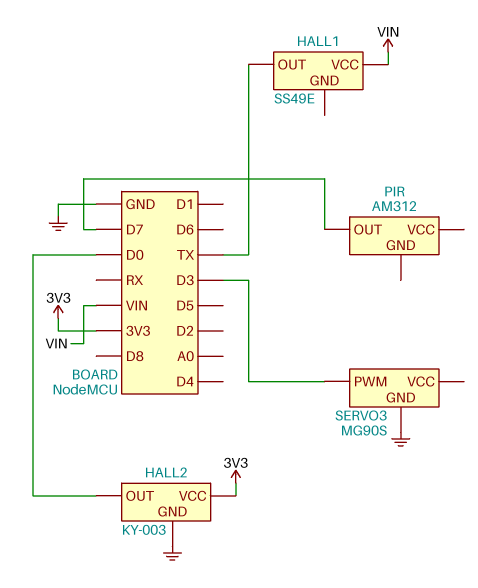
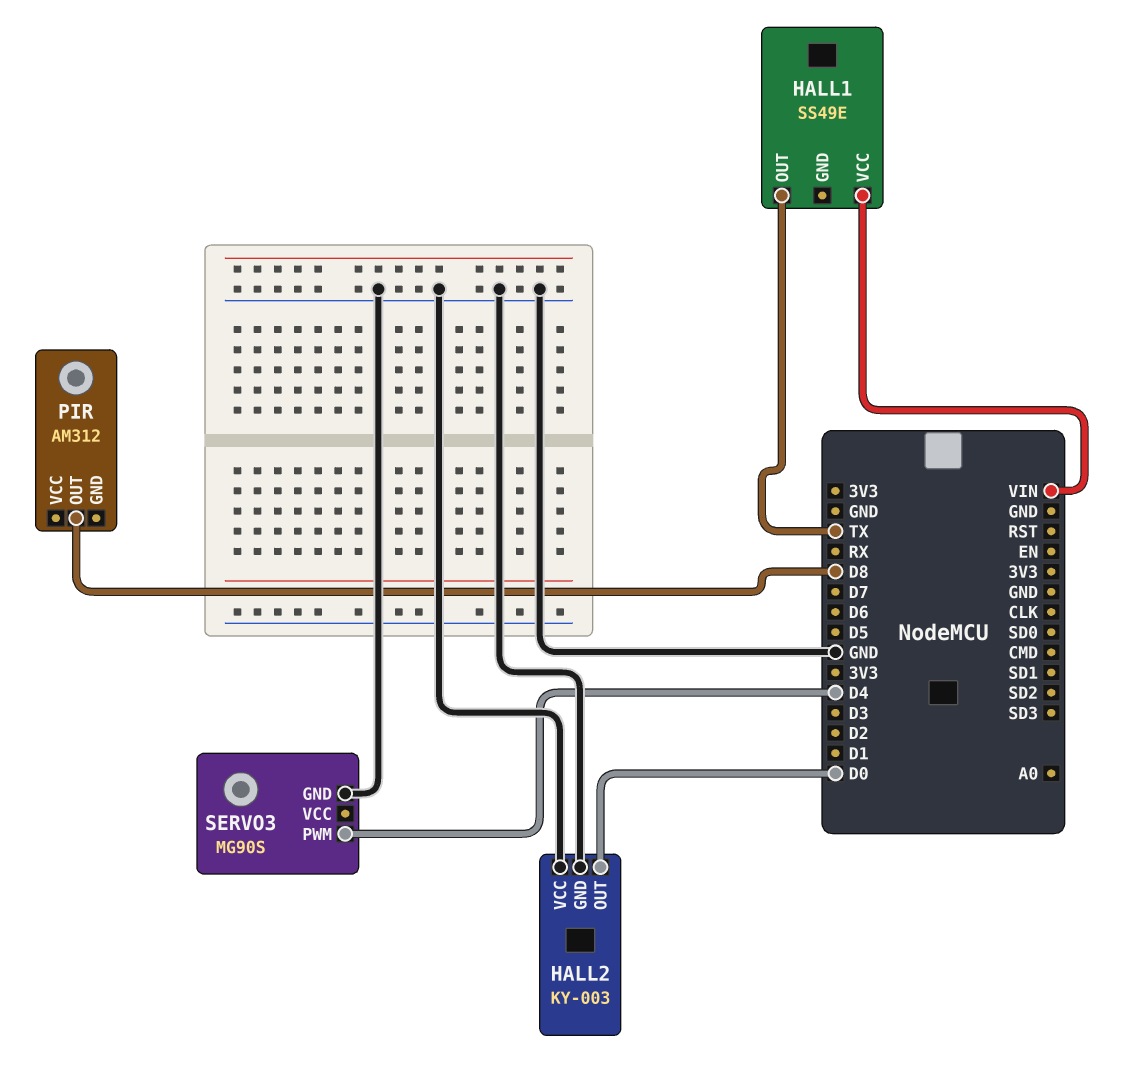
HALL2 pin VCC: 3V3 -> GND
PIR pin OUT: D7 -> D8
SERVO3 pin PWM: D3 -> D4

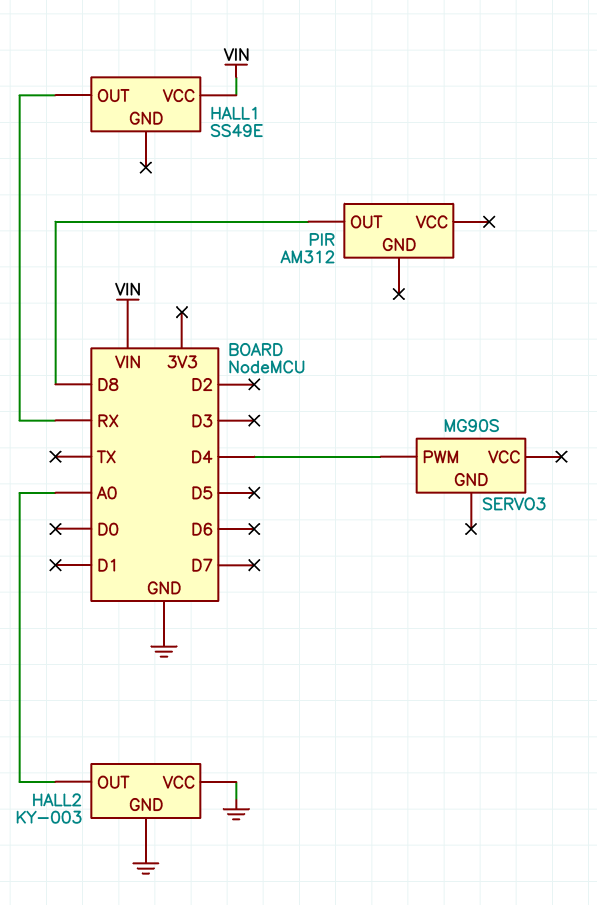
HALL1 pin OUT: TX -> RX
HALL2 pin OUT: D0 -> A0
SERVO3 pin GND: GND -> none

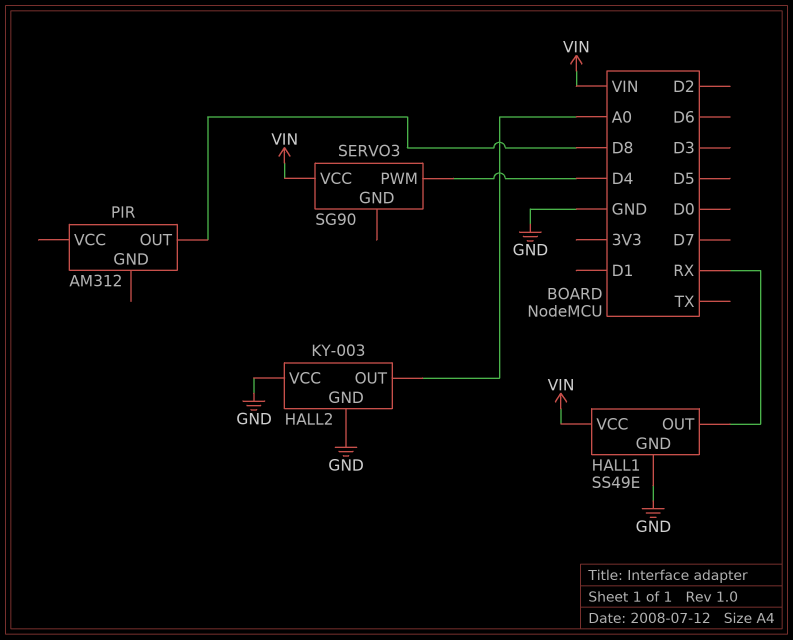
HALL1 pin GND: none -> GND
SERVO3: MG90S -> SG90
SERVO3 pin VCC: none -> VIN

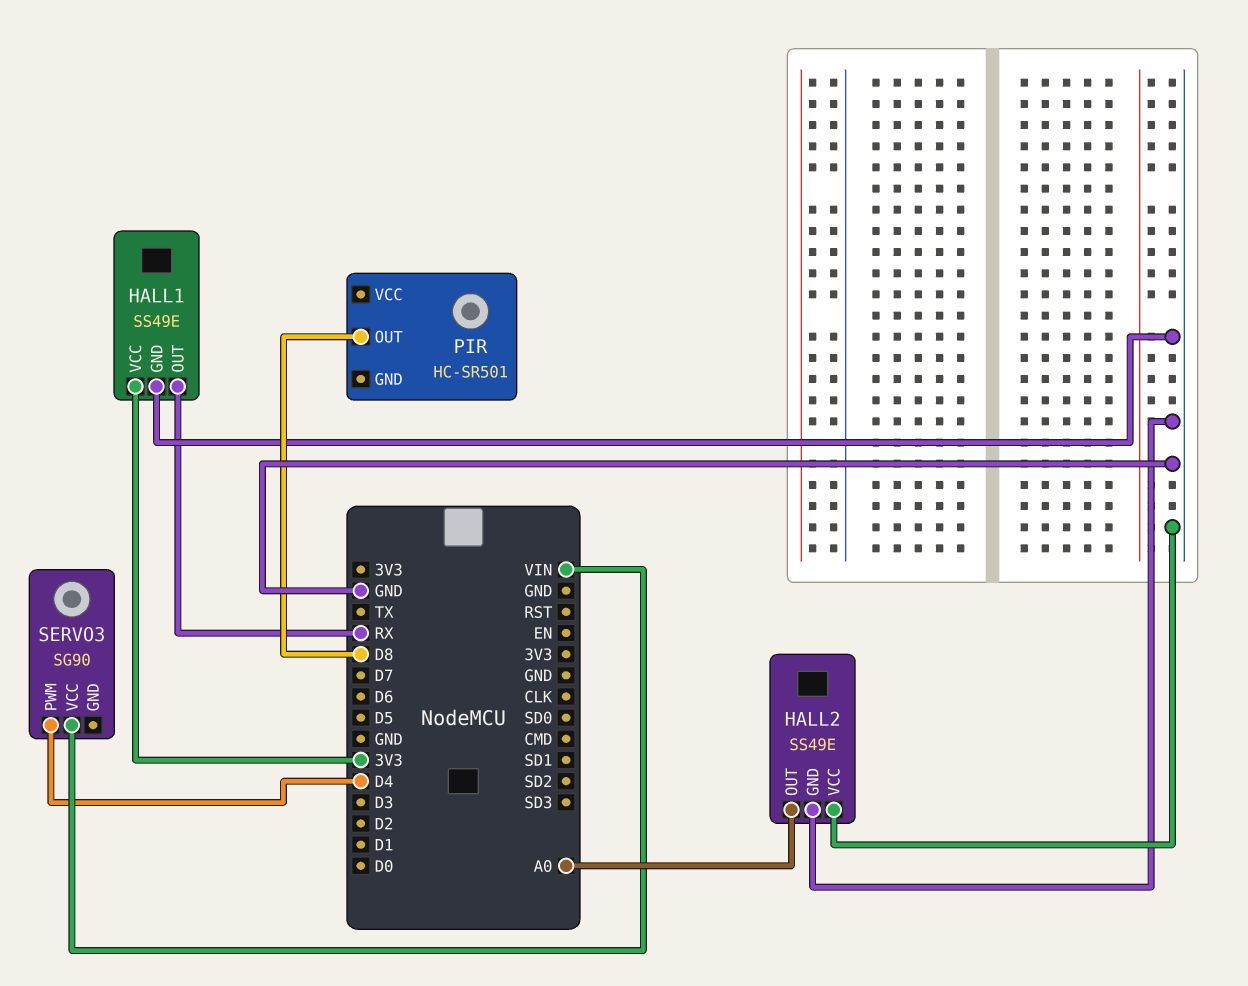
HALL1 pin VCC: VIN -> 3V3
HALL2: KY-003 -> SS49E
PIR: AM312 -> HC-SR501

****************

#### Task instructions
Check each line of the data for "none". Copy the lines where it turns up.

#### Response to the task
SERVO3 pin GND: GND -> none
HALL1 pin GND: none -> GND
SERVO3 pin VCC: none -> VIN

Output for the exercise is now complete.